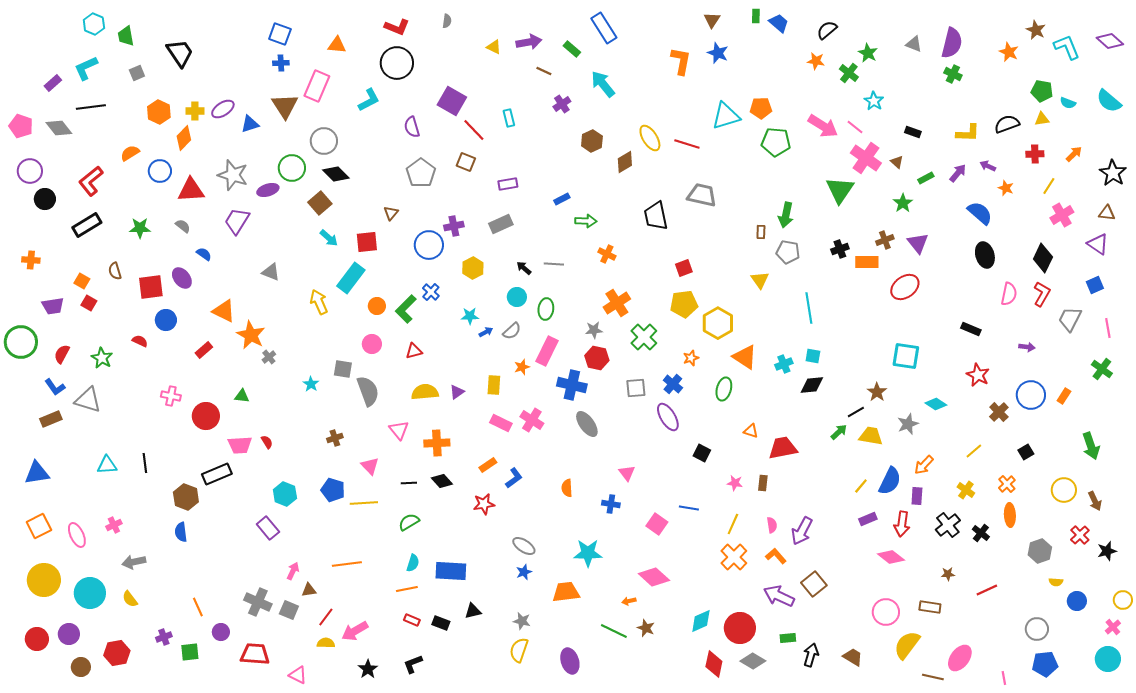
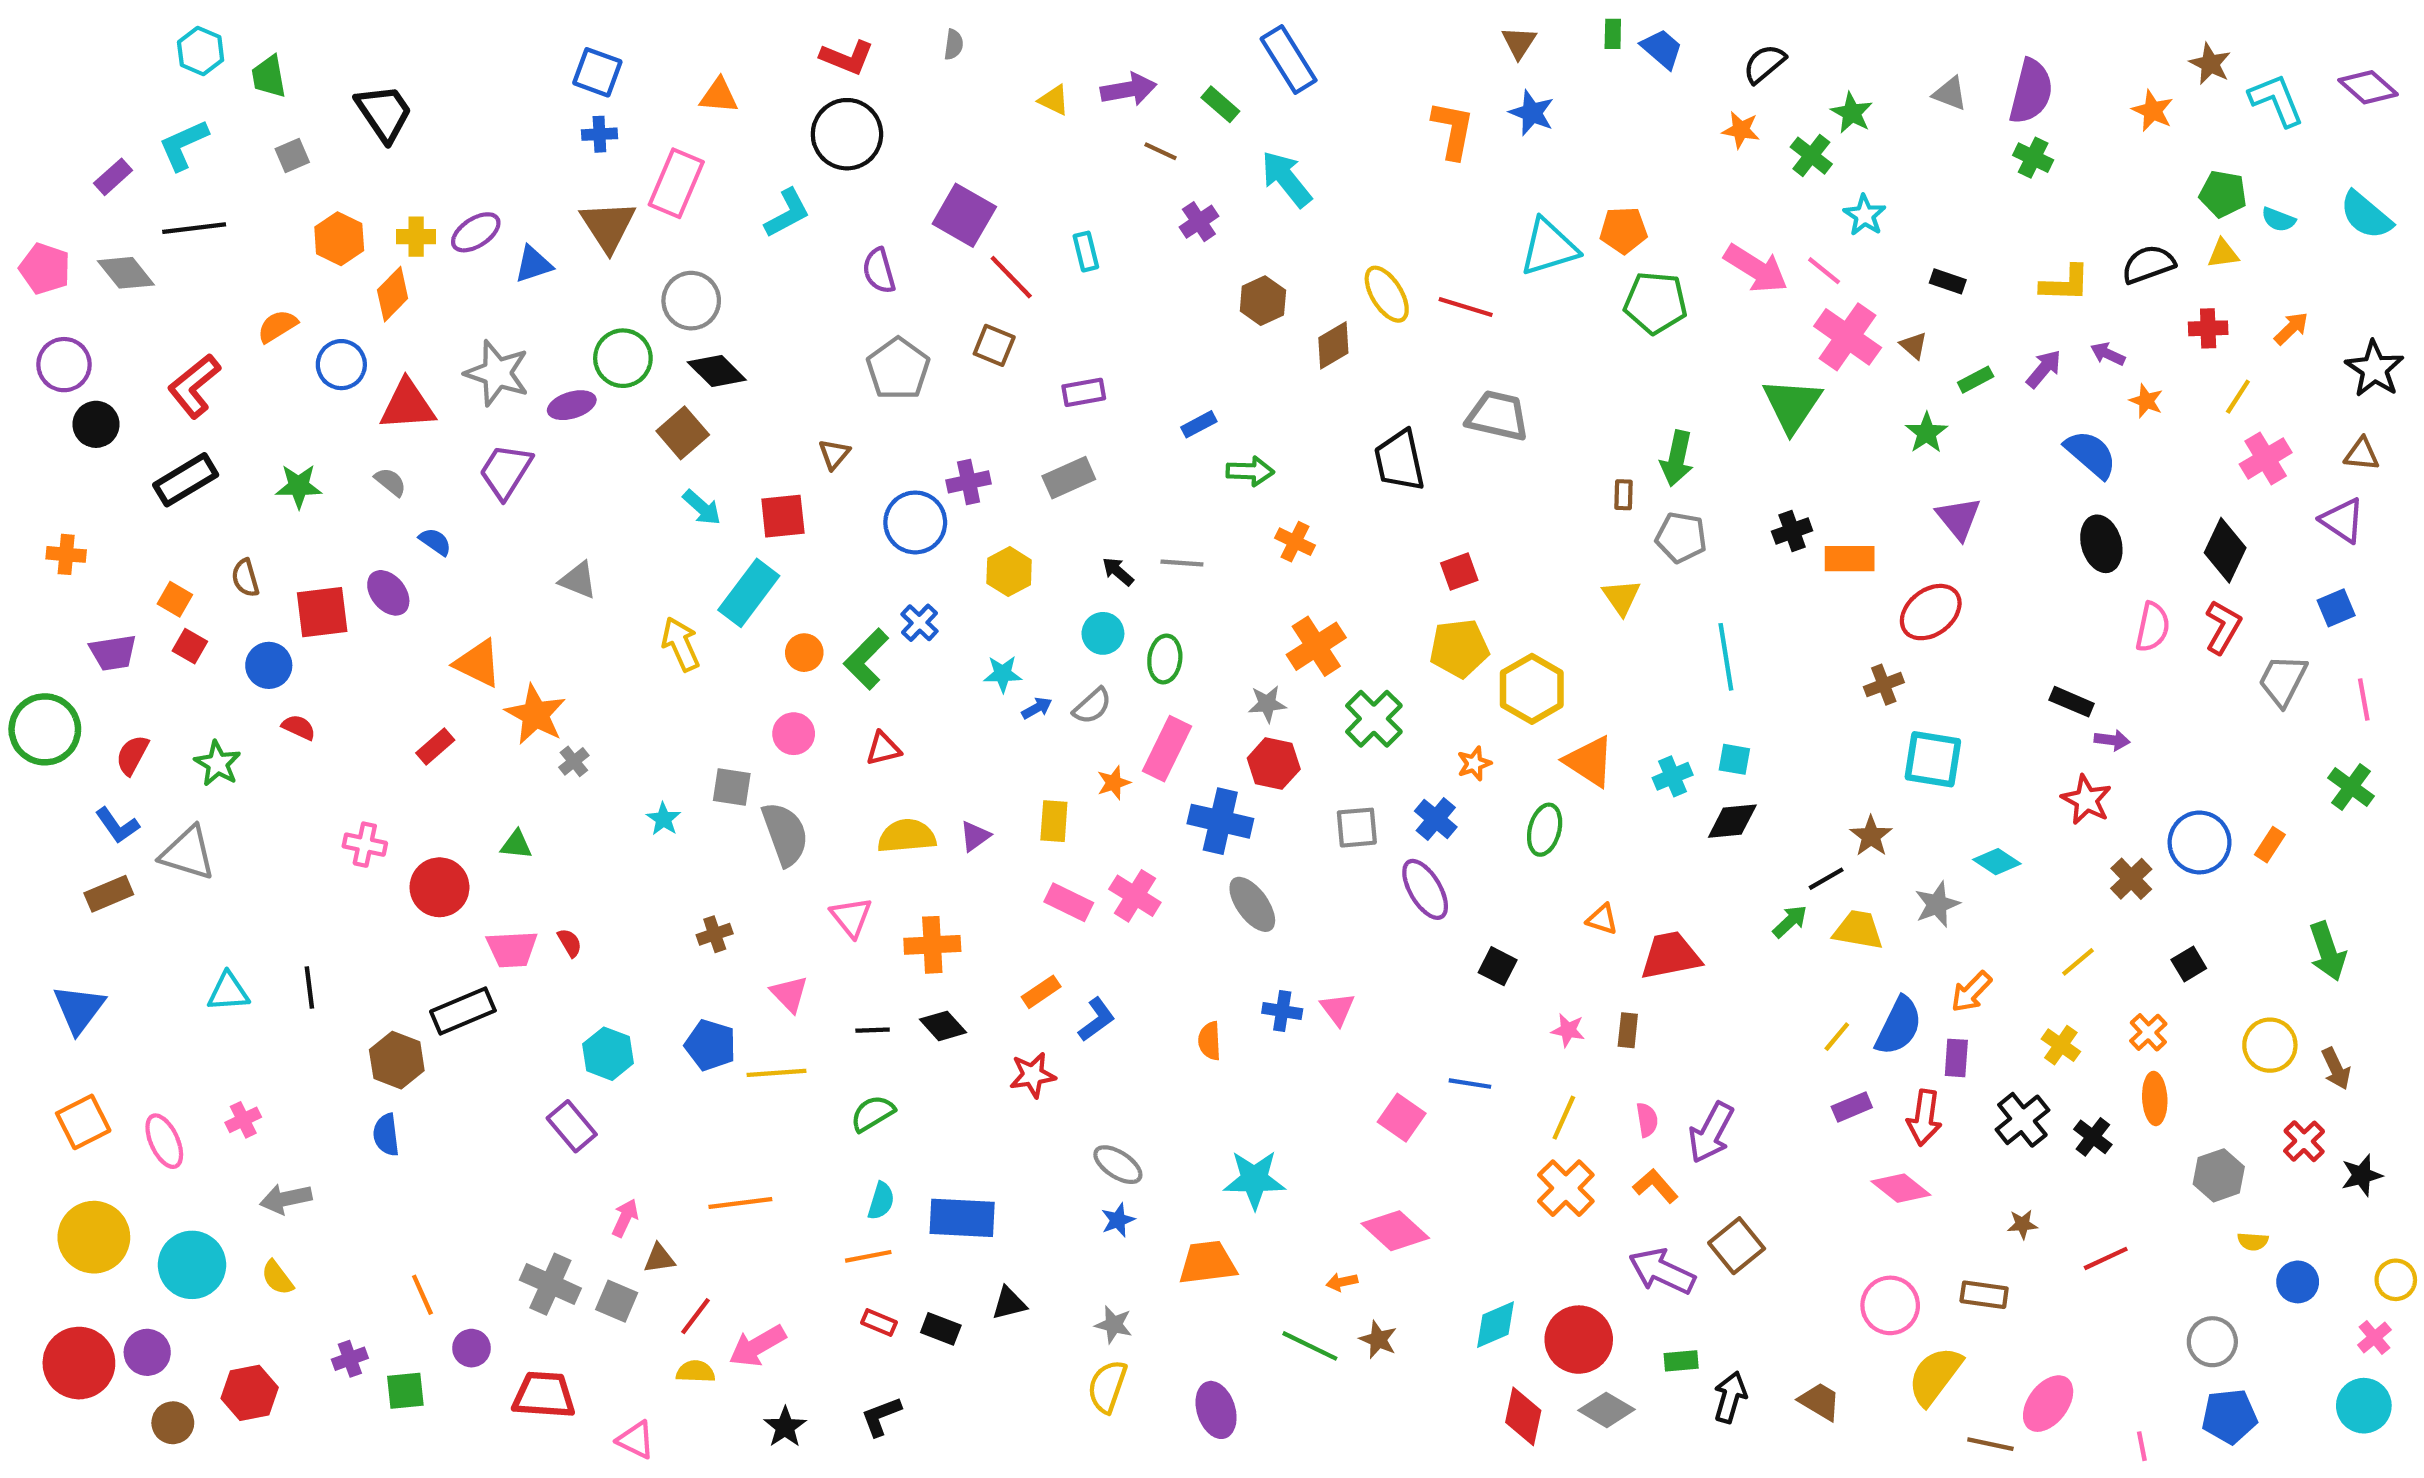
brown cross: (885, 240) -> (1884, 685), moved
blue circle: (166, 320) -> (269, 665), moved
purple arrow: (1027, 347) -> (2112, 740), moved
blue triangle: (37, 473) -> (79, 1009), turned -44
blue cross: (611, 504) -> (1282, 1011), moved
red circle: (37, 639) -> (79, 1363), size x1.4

- - - -

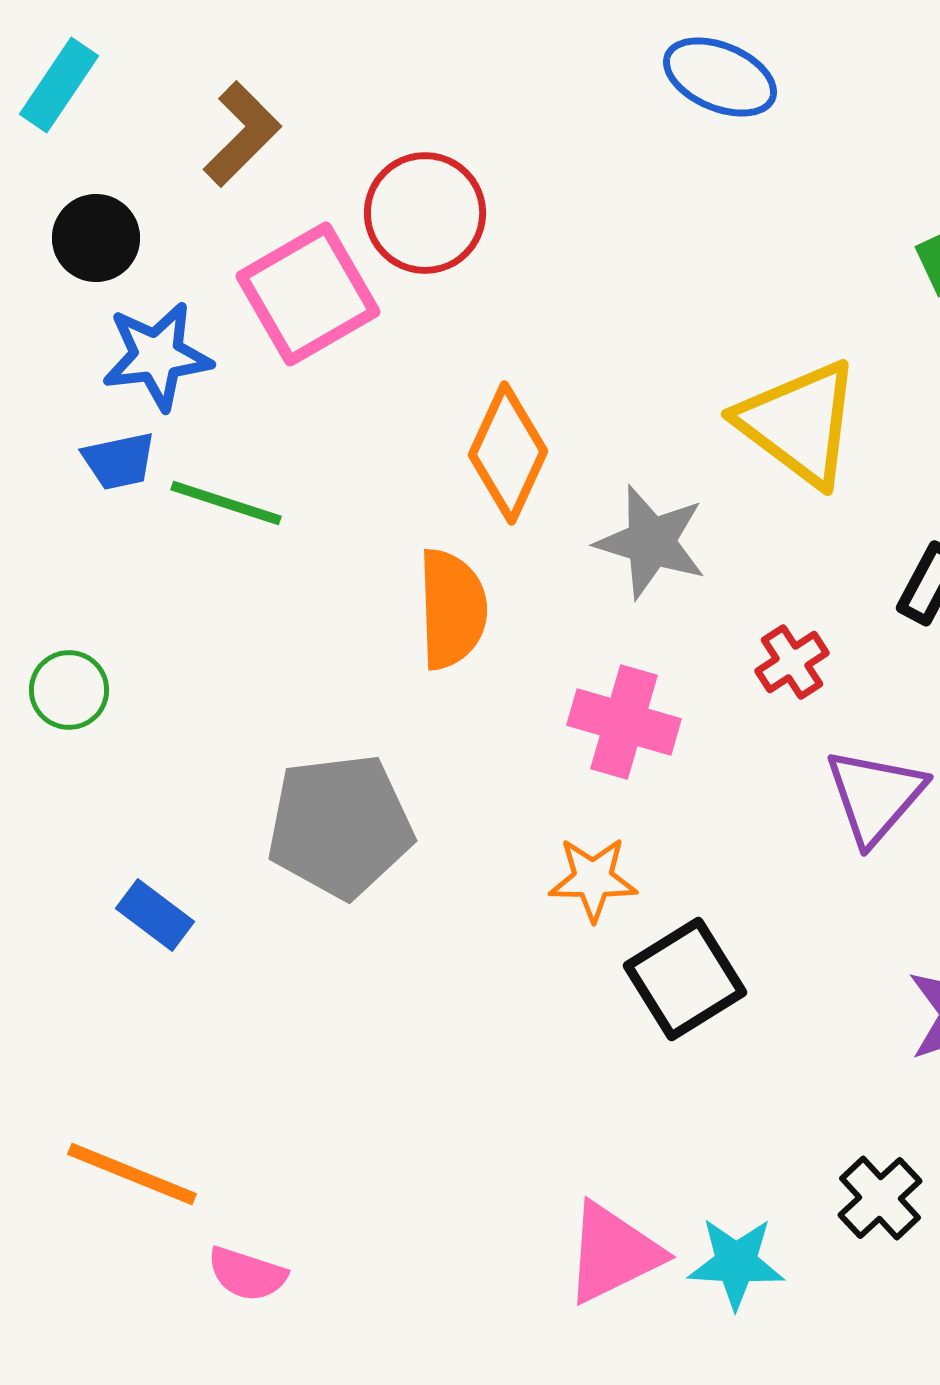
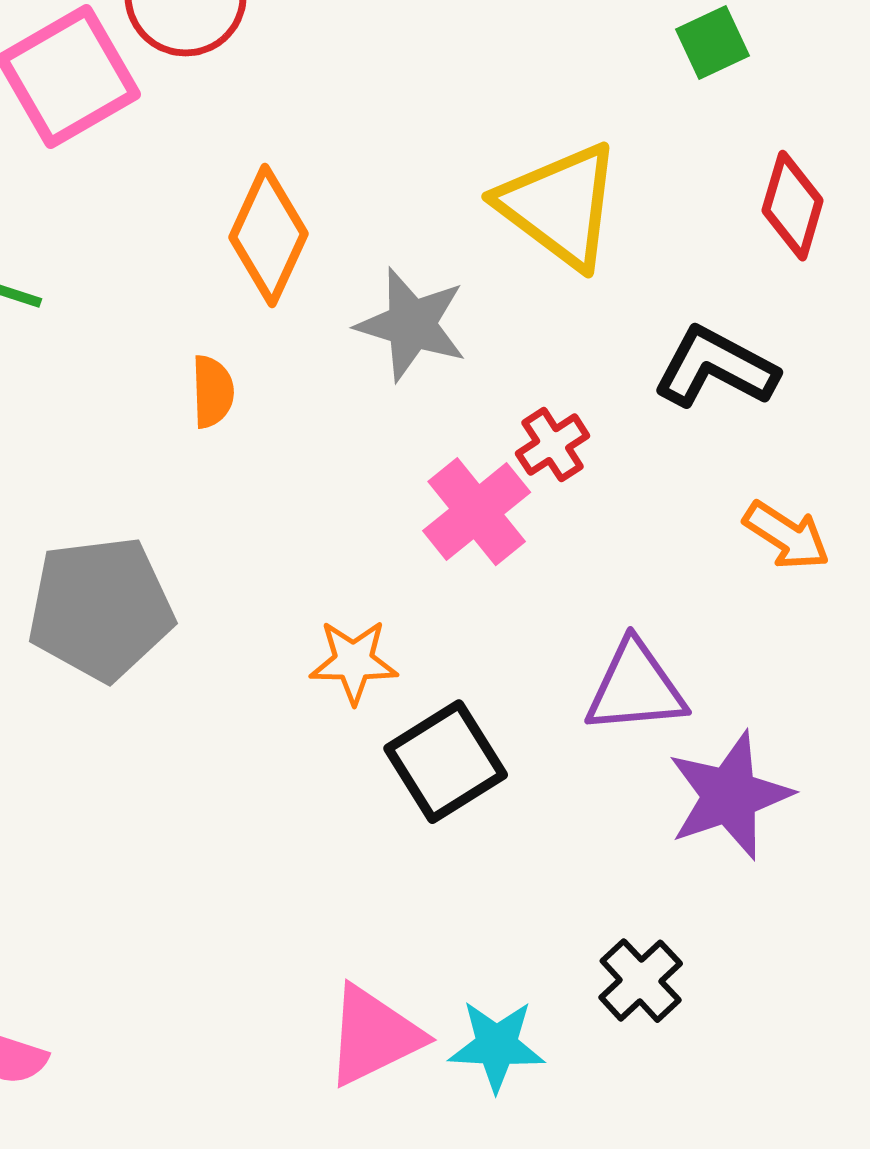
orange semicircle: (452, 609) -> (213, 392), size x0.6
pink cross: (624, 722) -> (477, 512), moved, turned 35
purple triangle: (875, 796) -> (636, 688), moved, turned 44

- - - -

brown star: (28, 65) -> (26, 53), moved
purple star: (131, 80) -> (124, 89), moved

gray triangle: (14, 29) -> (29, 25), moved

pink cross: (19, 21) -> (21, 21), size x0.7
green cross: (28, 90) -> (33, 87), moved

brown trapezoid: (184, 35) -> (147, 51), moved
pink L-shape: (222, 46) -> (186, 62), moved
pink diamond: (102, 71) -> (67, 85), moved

- - - -

Exercise:
Precisely the lines between those holding "purple star: (131, 80) -> (124, 89), moved" and "pink diamond: (102, 71) -> (67, 85), moved", inclusive, are to be reproduced from the listing above, with nothing added.

Reply:
purple star: (131, 80) -> (124, 89), moved

gray triangle: (14, 29) -> (29, 25), moved

pink cross: (19, 21) -> (21, 21), size x0.7
green cross: (28, 90) -> (33, 87), moved

brown trapezoid: (184, 35) -> (147, 51), moved
pink L-shape: (222, 46) -> (186, 62), moved
pink diamond: (102, 71) -> (67, 85), moved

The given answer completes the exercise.